-- What the task asks --
There is a line containing "(275, 546) = (777, 168): yellow" in the records below. Repeat it and every line after it, exactly, through the final line, but no pictures.

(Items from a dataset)
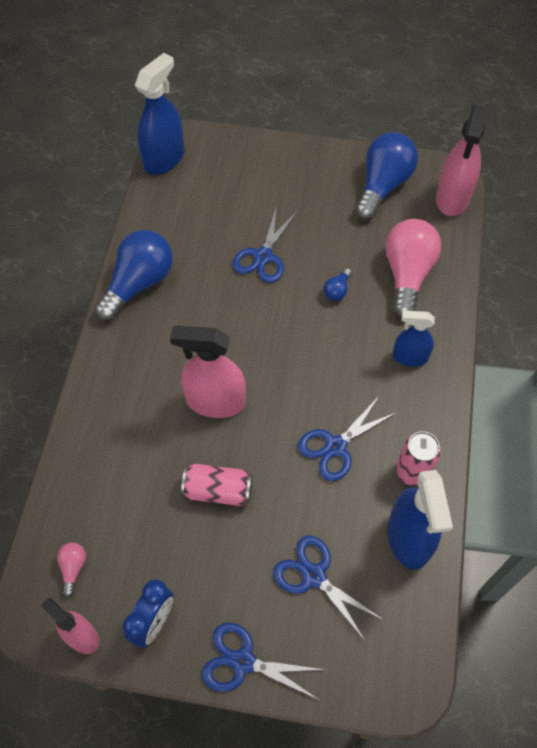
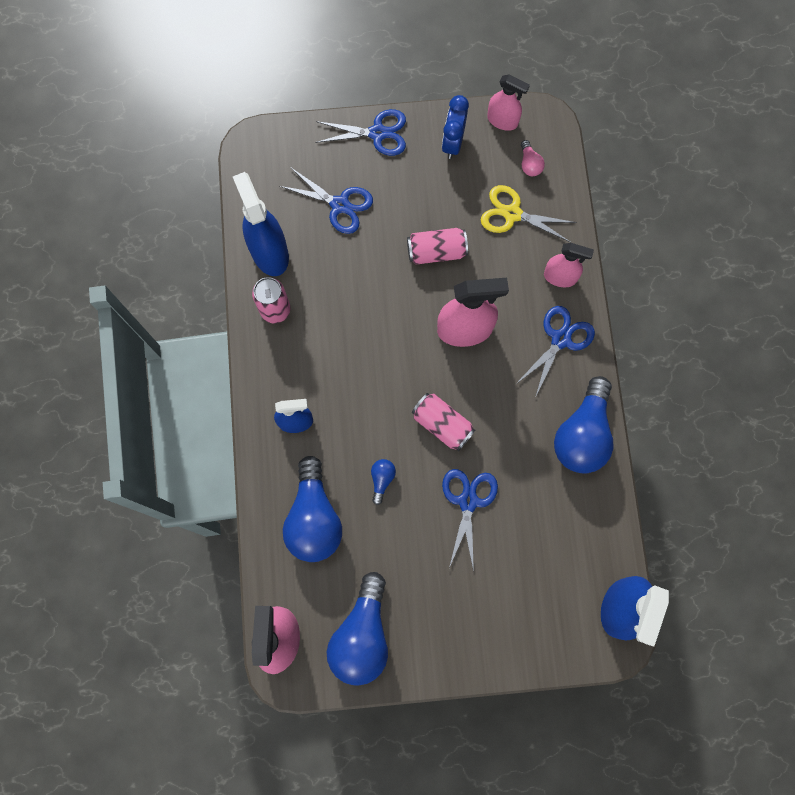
camera: 165 degrees right, 15 degrees up
(95, 430) = (560, 277): none -> pink spray bottle
(118, 512) = (512, 214): none -> yellow scissors
(267, 322) = (442, 424): none -> pink can
(335, 446) = (346, 315): blue scissors -> blue scissors (560, 339)
(407, 275) = (314, 518): pink light bulb -> blue light bulb

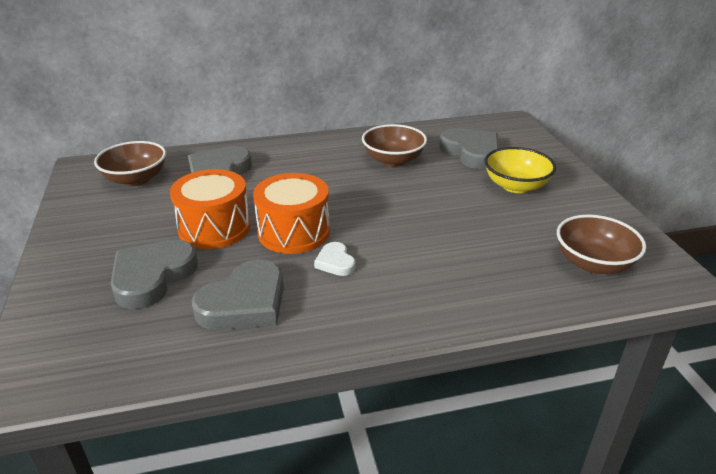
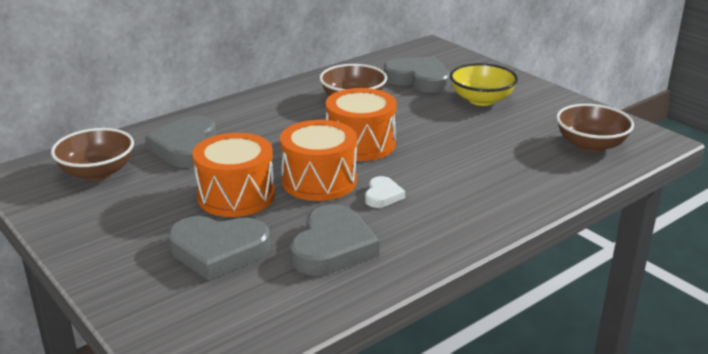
camera: 25 degrees left, 5 degrees down
(152, 277) = (218, 251): grey heart -> grey heart turned 90 degrees counterclockwise
(335, 262) = (382, 195): white heart -> white heart turned 120 degrees counterclockwise
(362, 205) = (360, 144): none -> orange drum

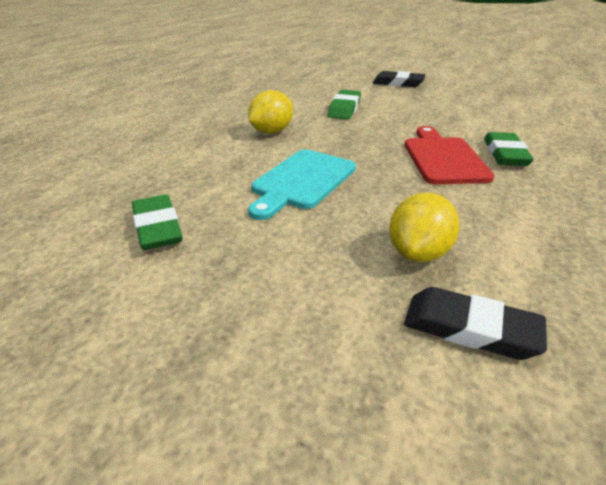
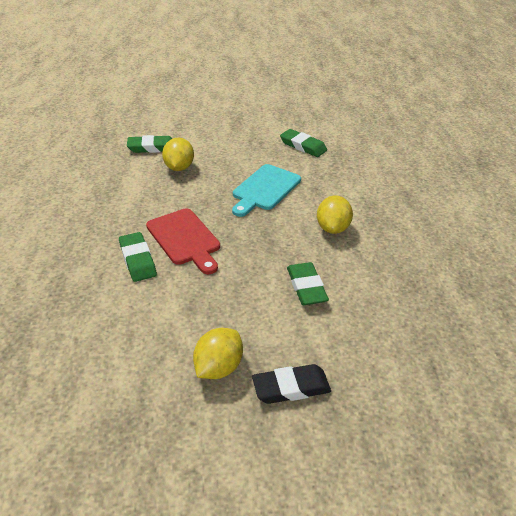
camera: 150 degrees right, 5 degrees up
(301, 181) = (264, 189): turquoise cutting board -> turquoise cutting board turned 150 degrees counterclockwise
(442, 95) = (218, 367): none -> yellow lemon
(470, 329) = (152, 147): black eraser -> green eraser

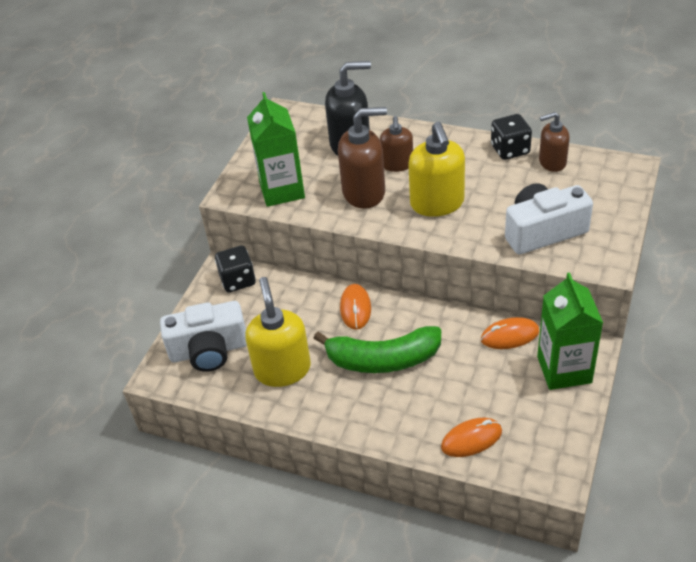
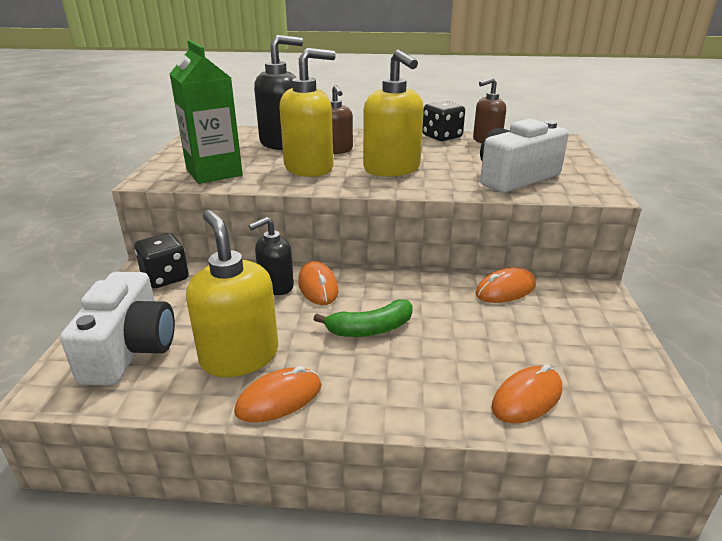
camera: 20 degrees left, 15 degrees down
(209, 350) = (130, 349): white camera -> white camera turned 60 degrees counterclockwise
(302, 409) = (279, 399): none -> orange mouse
(322, 303) = (276, 286): none -> black soap dispenser
(364, 192) = (309, 168): brown soap dispenser -> yellow soap dispenser
(383, 359) = (370, 329): green banana -> green banana, size x0.62
(564, 369) = (585, 311): green carton -> none

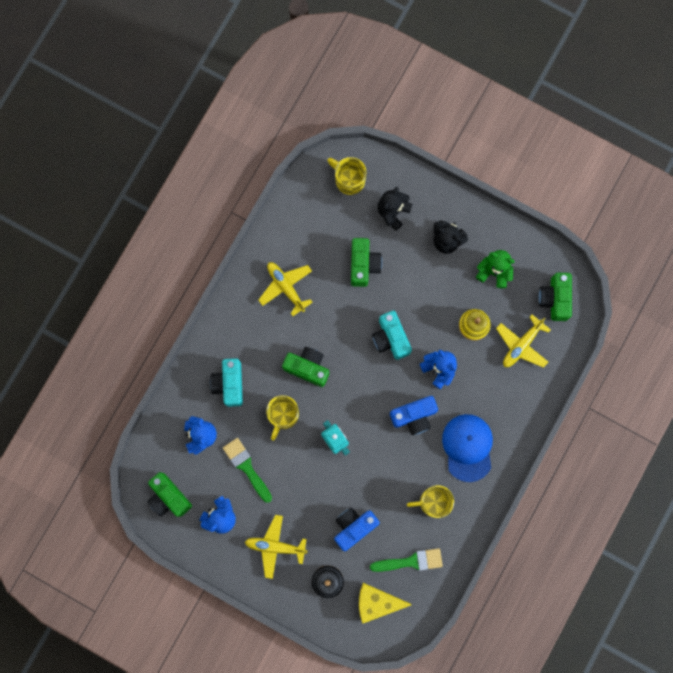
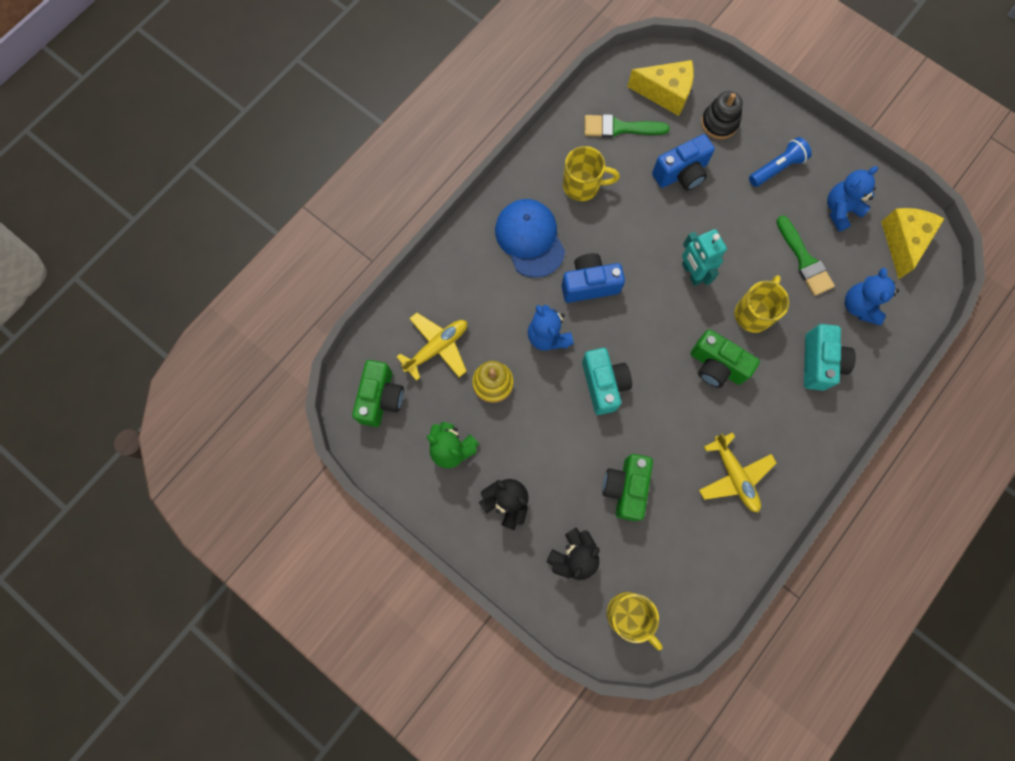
camera: 170 degrees left, 5 degrees down
(169, 497) = (902, 242): green camera -> yellow cheese
(275, 546) = (777, 168): yellow plane -> blue flashlight
(468, 447) = (530, 238): blue cap -> blue cap turned 150 degrees clockwise

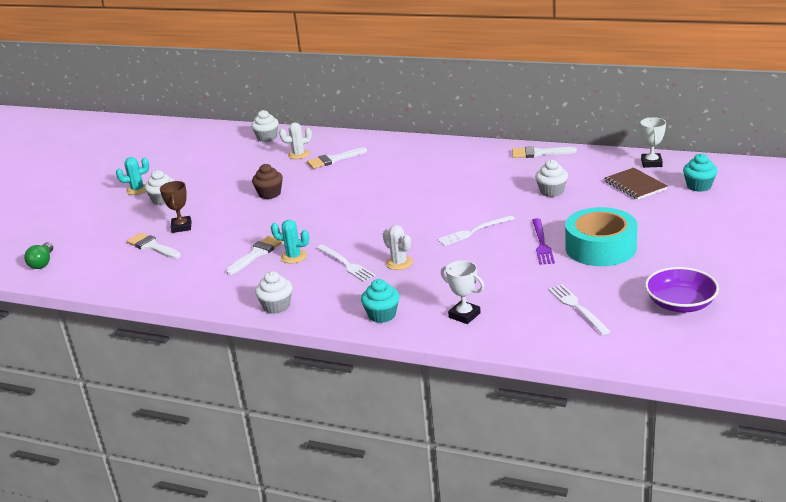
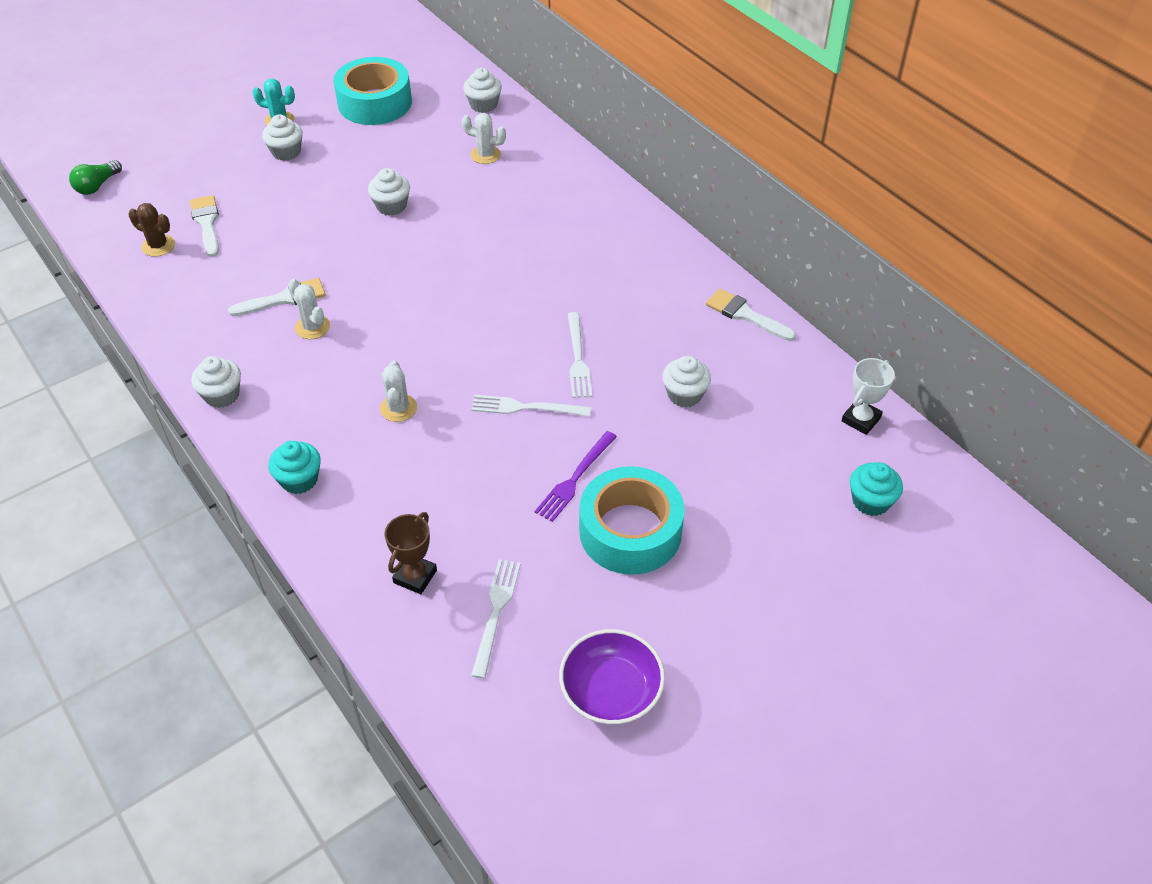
camera: 30 degrees right, 20 degrees up
(131, 268) = (158, 246): none -> brown cactus
(181, 227) = (260, 208): brown trophy -> brown trophy (415, 576)
(193, 161) = (375, 103): none -> turquoise tape
(269, 194) = (391, 206): brown cupcake -> white cupcake
(294, 257) = (312, 327): turquoise cactus -> white cactus
(333, 159) = (511, 186): white brush -> none
(346, 264) = (347, 373): white fork -> white fork (577, 358)
(464, 315) = (373, 539): white trophy -> none
(635, 185) = (793, 448): brown notebook -> none

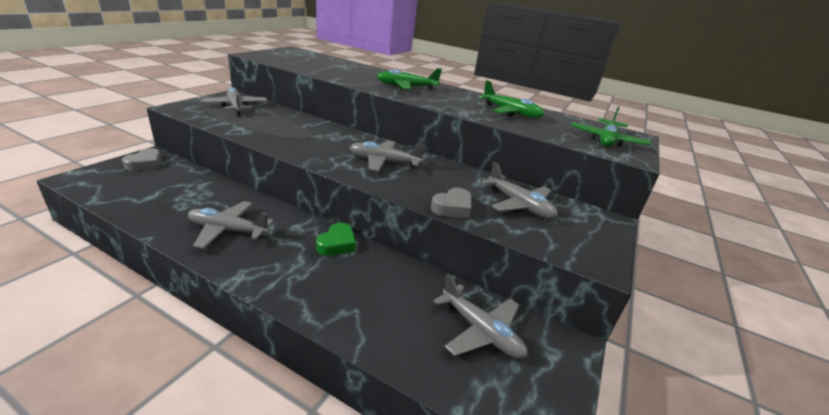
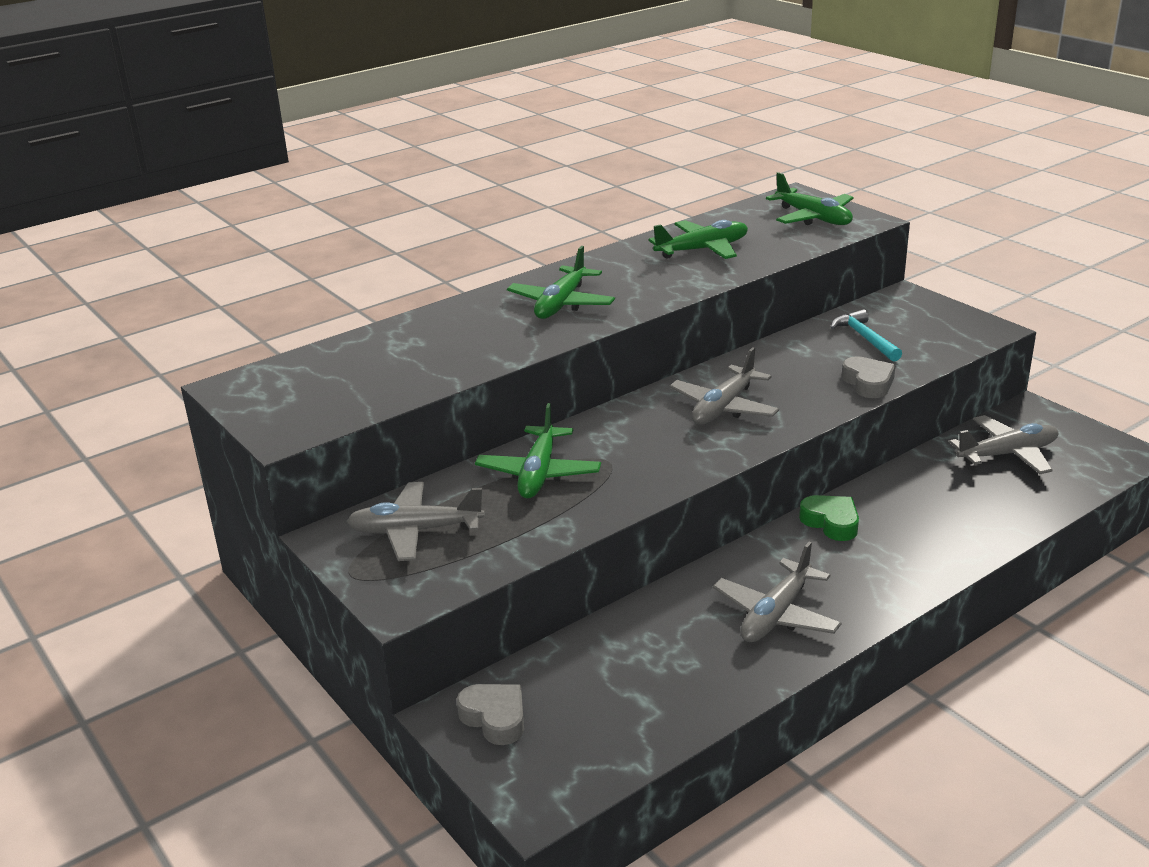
camera: 60 degrees left, 0 degrees up
(292, 124) = (539, 473): none -> green plane
(519, 204) = (865, 338): grey plane -> turquoise hammer

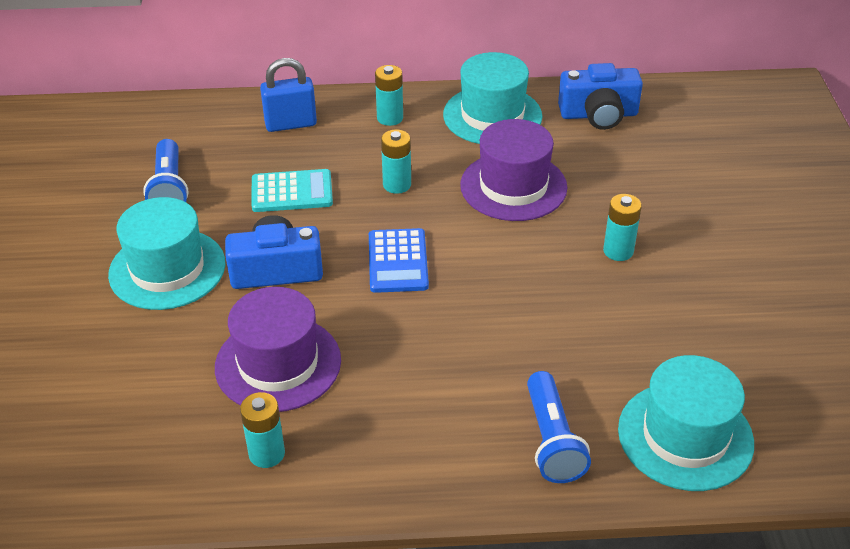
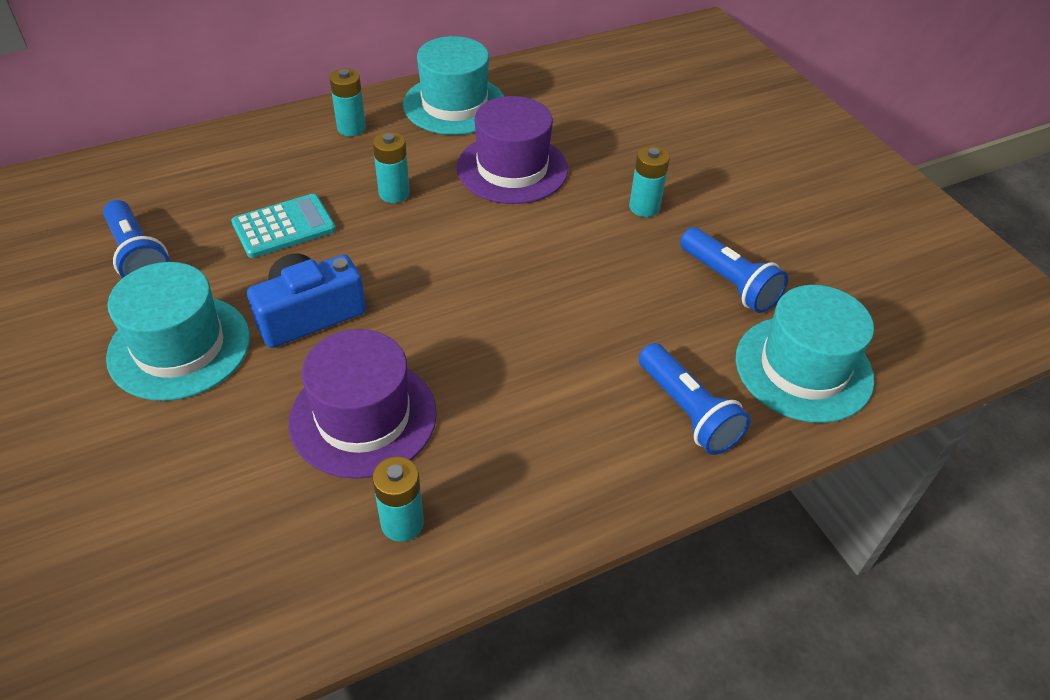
camera: 25 degrees left, 5 degrees up
(290, 124) = (246, 156): blue padlock -> none
(398, 261) = (436, 271): blue calculator -> none
(598, 114) = (555, 83): blue camera -> none
(659, 340) = (729, 282): none -> blue flashlight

-- Response to this exercise --
(275, 546) = (777, 168): yellow plane -> blue flashlight
(468, 447) = (530, 238): blue cap -> blue cap turned 150 degrees clockwise

camera: 30 degrees right, 20 degrees up
(131, 268) = (158, 246): none -> brown cactus
(181, 227) = (260, 208): brown trophy -> brown trophy (415, 576)
(193, 161) = (375, 103): none -> turquoise tape
(269, 194) = (391, 206): brown cupcake -> white cupcake
(294, 257) = (312, 327): turquoise cactus -> white cactus
(333, 159) = (511, 186): white brush -> none
(346, 264) = (347, 373): white fork -> white fork (577, 358)
(464, 315) = (373, 539): white trophy -> none
(635, 185) = (793, 448): brown notebook -> none

camera: 60 degrees left, 0 degrees up
(292, 124) = (539, 473): none -> green plane
(519, 204) = (865, 338): grey plane -> turquoise hammer

camera: 25 degrees left, 5 degrees up
(290, 124) = (246, 156): blue padlock -> none
(398, 261) = (436, 271): blue calculator -> none
(598, 114) = (555, 83): blue camera -> none
(659, 340) = (729, 282): none -> blue flashlight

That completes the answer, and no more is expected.